Start of Data for processing
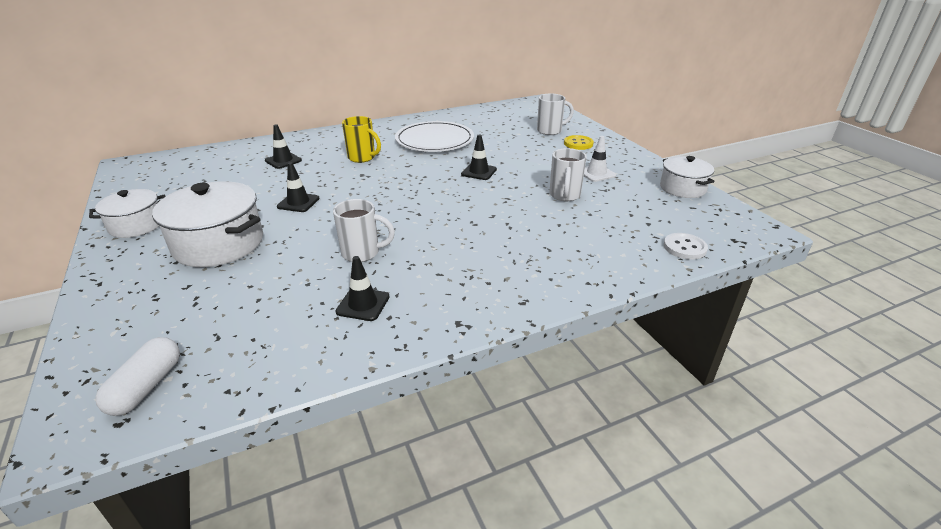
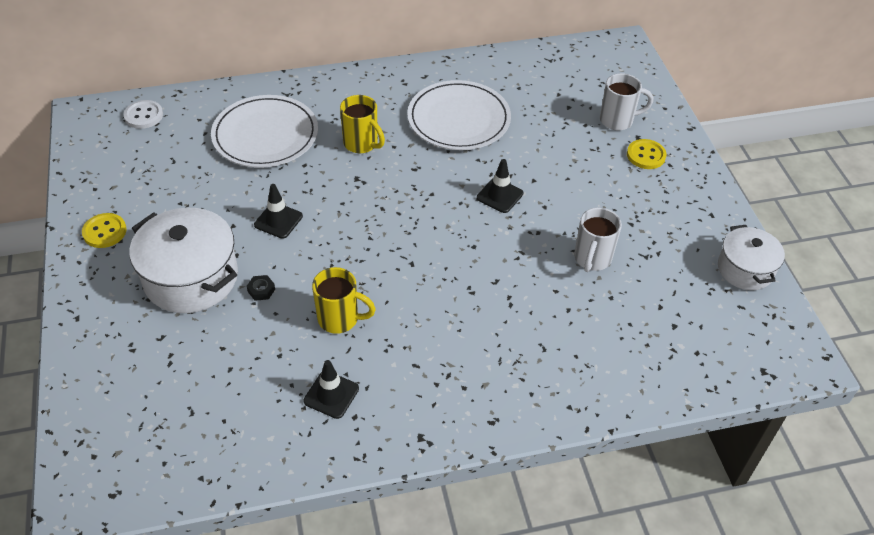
camera: 10 degrees right, 15 degrees up
(136, 225) = (104, 232): white pot -> yellow button
(146, 386) = (132, 459): white capsule -> none
(283, 160) = (265, 135): black traffic cone -> white plate
(286, 244) = (261, 290): none -> black nut
(362, 253) = (340, 319): white mug -> yellow mug
(596, 173) = (647, 222): white traffic cone -> none
(684, 247) = (699, 373): white button -> white button (143, 116)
End of Data for processing
-- Problem description --
Every line in the data that holds "yellow" should be copied out.

-- Result of this exercise --
(136, 225) = (104, 232): white pot -> yellow button
(362, 253) = (340, 319): white mug -> yellow mug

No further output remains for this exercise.